What the task requires: Write down each of the records again, exactly and in full.

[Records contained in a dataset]
★ ★ ★ ★ ★

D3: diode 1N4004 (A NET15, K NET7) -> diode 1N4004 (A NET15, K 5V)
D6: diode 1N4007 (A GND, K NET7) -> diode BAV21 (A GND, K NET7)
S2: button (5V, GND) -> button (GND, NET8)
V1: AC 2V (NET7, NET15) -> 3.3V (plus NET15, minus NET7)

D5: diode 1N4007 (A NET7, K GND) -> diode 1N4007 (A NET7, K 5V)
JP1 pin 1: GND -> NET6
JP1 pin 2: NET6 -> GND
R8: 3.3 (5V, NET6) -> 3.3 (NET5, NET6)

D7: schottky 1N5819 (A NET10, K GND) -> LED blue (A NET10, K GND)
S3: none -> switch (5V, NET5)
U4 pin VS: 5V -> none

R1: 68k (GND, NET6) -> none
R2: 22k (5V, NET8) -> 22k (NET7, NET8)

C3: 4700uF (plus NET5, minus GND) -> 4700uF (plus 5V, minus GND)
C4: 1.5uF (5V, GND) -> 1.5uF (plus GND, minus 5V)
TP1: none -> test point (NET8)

★ ★ ★ ★ ★

Reply to the task:
D3: diode 1N4004 (A NET15, K NET7) -> diode 1N4004 (A NET15, K 5V)
D6: diode 1N4007 (A GND, K NET7) -> diode BAV21 (A GND, K NET7)
S2: button (5V, GND) -> button (GND, NET8)
V1: AC 2V (NET7, NET15) -> 3.3V (plus NET15, minus NET7)

D5: diode 1N4007 (A NET7, K GND) -> diode 1N4007 (A NET7, K 5V)
JP1 pin 1: GND -> NET6
JP1 pin 2: NET6 -> GND
R8: 3.3 (5V, NET6) -> 3.3 (NET5, NET6)

D7: schottky 1N5819 (A NET10, K GND) -> LED blue (A NET10, K GND)
S3: none -> switch (5V, NET5)
U4 pin VS: 5V -> none

R1: 68k (GND, NET6) -> none
R2: 22k (5V, NET8) -> 22k (NET7, NET8)

C3: 4700uF (plus NET5, minus GND) -> 4700uF (plus 5V, minus GND)
C4: 1.5uF (5V, GND) -> 1.5uF (plus GND, minus 5V)
TP1: none -> test point (NET8)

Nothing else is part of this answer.